-- Source records follows --

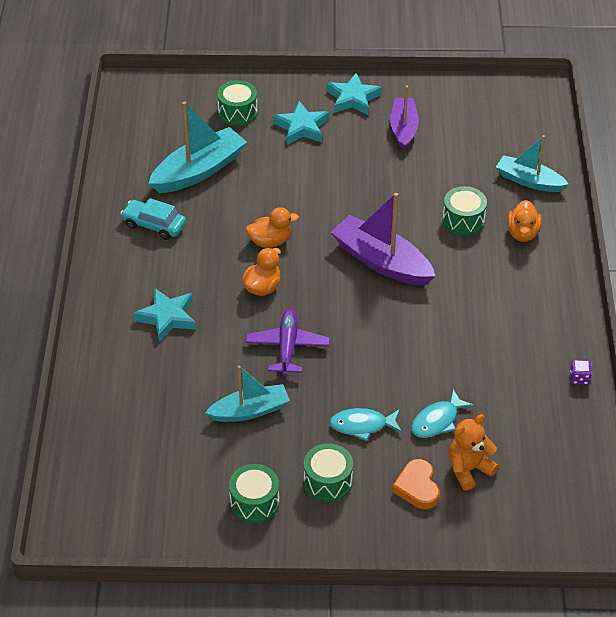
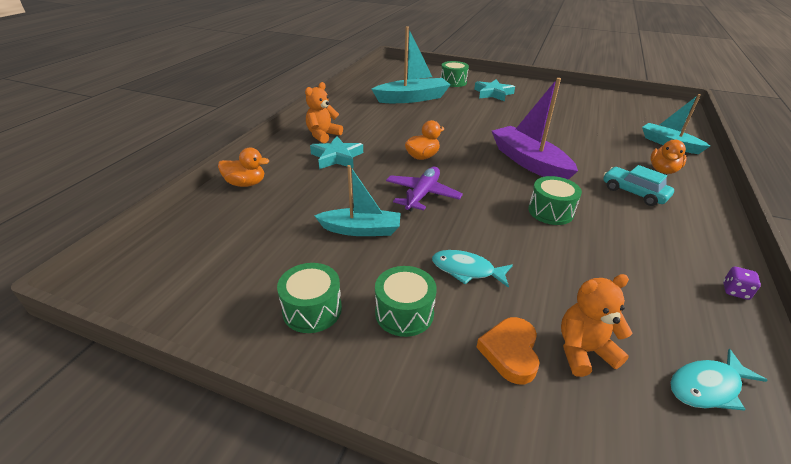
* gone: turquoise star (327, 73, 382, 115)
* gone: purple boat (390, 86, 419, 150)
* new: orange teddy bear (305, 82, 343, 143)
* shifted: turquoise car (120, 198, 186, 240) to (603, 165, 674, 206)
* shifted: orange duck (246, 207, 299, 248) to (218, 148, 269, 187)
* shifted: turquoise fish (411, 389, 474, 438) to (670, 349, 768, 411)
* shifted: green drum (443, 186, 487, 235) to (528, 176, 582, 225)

-- Source records concluded --

- **Activity**:
Return all records above verbatim without their pictures.

- **Response area**:
* gone: turquoise star (327, 73, 382, 115)
* gone: purple boat (390, 86, 419, 150)
* new: orange teddy bear (305, 82, 343, 143)
* shifted: turquoise car (120, 198, 186, 240) to (603, 165, 674, 206)
* shifted: orange duck (246, 207, 299, 248) to (218, 148, 269, 187)
* shifted: turquoise fish (411, 389, 474, 438) to (670, 349, 768, 411)
* shifted: green drum (443, 186, 487, 235) to (528, 176, 582, 225)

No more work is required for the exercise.